Dataset excerpt
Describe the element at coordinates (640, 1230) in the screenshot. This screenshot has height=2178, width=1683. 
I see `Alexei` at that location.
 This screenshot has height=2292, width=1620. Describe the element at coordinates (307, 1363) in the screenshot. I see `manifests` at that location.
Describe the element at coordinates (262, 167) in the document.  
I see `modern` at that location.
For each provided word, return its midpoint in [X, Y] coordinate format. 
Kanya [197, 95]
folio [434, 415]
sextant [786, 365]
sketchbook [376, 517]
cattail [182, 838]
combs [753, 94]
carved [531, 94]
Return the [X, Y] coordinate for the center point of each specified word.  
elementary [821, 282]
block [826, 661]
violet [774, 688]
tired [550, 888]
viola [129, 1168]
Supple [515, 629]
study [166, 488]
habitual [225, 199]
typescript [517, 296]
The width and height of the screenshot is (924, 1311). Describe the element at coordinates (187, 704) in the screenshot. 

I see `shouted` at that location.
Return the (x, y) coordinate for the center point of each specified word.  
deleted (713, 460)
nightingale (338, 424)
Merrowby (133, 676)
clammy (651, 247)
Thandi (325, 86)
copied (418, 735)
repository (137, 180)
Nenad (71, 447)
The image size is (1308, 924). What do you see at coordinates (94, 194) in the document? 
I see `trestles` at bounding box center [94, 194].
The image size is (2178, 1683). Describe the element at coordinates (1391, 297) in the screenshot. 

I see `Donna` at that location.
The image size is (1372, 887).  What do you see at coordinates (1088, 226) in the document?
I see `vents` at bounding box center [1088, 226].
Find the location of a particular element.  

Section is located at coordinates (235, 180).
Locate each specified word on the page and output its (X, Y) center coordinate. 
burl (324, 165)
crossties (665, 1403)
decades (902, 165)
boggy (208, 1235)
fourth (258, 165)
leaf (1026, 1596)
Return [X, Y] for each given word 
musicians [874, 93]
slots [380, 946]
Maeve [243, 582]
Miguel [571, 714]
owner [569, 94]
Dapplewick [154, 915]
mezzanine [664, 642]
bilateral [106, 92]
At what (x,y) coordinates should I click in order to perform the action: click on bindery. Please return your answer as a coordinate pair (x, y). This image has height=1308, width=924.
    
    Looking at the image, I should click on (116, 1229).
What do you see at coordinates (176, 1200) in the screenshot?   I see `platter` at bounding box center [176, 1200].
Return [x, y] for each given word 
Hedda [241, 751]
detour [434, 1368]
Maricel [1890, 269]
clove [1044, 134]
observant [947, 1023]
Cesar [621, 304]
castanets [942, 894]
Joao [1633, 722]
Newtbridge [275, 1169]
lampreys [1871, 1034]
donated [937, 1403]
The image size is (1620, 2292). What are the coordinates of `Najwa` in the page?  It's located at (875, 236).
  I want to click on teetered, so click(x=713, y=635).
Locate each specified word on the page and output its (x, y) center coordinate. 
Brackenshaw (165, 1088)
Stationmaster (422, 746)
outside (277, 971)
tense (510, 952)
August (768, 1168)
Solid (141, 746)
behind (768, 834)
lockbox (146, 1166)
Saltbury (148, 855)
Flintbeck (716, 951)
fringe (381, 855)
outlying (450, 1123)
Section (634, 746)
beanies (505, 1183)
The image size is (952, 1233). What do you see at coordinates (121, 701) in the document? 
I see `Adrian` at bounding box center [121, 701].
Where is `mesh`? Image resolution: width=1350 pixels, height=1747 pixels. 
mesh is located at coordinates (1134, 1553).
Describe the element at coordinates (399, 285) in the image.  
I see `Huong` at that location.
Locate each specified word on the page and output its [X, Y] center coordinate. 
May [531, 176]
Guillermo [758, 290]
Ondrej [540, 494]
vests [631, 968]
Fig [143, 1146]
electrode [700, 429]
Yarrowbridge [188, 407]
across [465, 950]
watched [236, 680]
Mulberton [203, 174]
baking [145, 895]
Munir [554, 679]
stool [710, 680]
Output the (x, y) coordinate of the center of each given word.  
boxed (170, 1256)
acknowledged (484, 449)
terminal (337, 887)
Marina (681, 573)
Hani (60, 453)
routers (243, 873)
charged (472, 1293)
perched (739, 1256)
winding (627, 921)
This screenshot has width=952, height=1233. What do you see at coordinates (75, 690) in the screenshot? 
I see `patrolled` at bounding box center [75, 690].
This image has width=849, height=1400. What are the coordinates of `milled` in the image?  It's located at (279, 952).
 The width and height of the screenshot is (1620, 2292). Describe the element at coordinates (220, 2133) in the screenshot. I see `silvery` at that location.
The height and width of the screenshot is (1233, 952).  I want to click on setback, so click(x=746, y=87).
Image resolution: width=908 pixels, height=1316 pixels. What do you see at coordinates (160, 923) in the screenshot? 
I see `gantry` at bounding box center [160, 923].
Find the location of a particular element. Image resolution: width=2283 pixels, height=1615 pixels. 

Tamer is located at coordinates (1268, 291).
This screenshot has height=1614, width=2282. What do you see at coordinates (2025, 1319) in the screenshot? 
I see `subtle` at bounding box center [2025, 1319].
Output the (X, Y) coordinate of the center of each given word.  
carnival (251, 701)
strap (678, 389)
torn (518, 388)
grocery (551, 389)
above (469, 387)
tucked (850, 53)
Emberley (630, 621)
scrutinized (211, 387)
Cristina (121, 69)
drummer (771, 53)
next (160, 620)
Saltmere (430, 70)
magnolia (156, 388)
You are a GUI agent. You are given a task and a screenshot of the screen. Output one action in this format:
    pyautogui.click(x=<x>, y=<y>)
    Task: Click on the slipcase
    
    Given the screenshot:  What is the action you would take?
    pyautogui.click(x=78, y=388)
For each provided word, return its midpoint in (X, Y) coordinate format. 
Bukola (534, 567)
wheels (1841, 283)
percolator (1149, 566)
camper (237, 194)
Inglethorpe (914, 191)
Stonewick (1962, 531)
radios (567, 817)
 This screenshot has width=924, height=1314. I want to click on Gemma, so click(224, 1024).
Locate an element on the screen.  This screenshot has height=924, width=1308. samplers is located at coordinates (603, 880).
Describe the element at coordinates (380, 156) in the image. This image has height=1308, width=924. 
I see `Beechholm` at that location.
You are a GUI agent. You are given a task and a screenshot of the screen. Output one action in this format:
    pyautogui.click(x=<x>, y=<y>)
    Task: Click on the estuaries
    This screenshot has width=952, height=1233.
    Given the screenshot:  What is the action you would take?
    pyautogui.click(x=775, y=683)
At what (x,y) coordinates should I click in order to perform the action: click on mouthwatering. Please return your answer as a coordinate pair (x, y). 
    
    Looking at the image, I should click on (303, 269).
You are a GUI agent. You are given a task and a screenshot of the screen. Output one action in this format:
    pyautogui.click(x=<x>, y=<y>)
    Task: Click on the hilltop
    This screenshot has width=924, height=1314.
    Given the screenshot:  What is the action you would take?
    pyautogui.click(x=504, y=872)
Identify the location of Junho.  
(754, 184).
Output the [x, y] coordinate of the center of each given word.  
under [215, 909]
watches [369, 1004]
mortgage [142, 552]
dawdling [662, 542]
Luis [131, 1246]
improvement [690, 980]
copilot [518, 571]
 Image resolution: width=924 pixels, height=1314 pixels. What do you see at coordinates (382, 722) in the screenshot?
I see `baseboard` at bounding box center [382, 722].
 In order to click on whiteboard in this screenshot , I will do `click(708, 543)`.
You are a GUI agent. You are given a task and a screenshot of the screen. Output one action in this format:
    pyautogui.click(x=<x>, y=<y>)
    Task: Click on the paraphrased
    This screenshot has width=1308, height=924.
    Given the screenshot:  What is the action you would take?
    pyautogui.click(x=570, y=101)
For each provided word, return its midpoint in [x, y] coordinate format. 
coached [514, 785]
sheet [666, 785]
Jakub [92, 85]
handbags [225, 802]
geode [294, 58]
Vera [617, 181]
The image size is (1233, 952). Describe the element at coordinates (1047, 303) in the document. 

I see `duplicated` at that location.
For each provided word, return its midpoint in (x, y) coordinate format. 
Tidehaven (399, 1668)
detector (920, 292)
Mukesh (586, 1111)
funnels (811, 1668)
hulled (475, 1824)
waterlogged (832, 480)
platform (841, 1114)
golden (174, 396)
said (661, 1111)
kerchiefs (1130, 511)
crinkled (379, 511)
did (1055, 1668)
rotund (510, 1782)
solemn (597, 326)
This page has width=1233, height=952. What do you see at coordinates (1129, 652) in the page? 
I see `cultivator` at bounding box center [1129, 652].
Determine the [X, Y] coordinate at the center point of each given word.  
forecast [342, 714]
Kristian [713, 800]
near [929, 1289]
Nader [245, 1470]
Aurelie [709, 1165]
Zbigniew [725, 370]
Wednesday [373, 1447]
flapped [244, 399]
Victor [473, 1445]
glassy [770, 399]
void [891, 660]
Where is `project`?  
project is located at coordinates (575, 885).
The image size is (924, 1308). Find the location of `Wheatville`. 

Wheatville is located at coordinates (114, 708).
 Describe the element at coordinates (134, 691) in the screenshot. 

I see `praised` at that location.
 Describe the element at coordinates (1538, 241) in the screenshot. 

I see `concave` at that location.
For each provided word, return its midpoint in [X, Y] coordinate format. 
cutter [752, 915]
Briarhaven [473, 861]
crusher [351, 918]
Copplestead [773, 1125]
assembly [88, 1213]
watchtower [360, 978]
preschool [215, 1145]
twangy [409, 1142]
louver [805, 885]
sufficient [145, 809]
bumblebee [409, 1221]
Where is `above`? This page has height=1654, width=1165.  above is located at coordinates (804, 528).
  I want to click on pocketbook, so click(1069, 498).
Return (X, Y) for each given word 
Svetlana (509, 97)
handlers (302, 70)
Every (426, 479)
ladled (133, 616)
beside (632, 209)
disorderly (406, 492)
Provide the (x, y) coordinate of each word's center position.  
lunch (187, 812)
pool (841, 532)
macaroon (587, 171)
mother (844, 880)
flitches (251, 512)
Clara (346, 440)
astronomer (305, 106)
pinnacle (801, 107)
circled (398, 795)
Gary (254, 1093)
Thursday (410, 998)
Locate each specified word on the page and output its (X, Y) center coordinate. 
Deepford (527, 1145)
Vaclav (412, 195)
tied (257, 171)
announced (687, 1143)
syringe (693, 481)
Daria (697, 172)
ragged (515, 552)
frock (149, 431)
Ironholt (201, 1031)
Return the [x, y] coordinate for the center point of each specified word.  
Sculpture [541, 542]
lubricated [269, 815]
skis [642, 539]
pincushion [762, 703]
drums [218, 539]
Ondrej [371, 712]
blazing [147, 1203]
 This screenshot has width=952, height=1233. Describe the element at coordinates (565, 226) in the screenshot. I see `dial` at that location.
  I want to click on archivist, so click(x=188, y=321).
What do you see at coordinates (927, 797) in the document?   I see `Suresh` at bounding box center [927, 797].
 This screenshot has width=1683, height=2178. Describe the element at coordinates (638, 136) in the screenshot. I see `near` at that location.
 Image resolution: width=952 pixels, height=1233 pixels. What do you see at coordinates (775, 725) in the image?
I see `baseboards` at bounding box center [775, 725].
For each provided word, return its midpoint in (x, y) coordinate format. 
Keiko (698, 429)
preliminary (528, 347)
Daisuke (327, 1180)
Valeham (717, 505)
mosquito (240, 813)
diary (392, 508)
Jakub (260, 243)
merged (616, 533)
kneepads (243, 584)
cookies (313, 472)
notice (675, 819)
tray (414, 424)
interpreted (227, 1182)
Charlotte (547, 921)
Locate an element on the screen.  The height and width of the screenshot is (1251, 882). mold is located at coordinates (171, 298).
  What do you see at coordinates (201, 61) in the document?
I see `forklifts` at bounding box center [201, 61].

### What is asked
Rewrite everything from the line containing "grocery (551, 389)" down to the line containing "magnolia (156, 388)", substituting "guitarist" for "drummer" and leaving all else unchanged. Give only those lines.

### Solution for this exercise
grocery (551, 389)
above (469, 387)
tucked (850, 53)
Emberley (630, 621)
scrutinized (211, 387)
Cristina (121, 69)
guitarist (771, 53)
next (160, 620)
Saltmere (430, 70)
magnolia (156, 388)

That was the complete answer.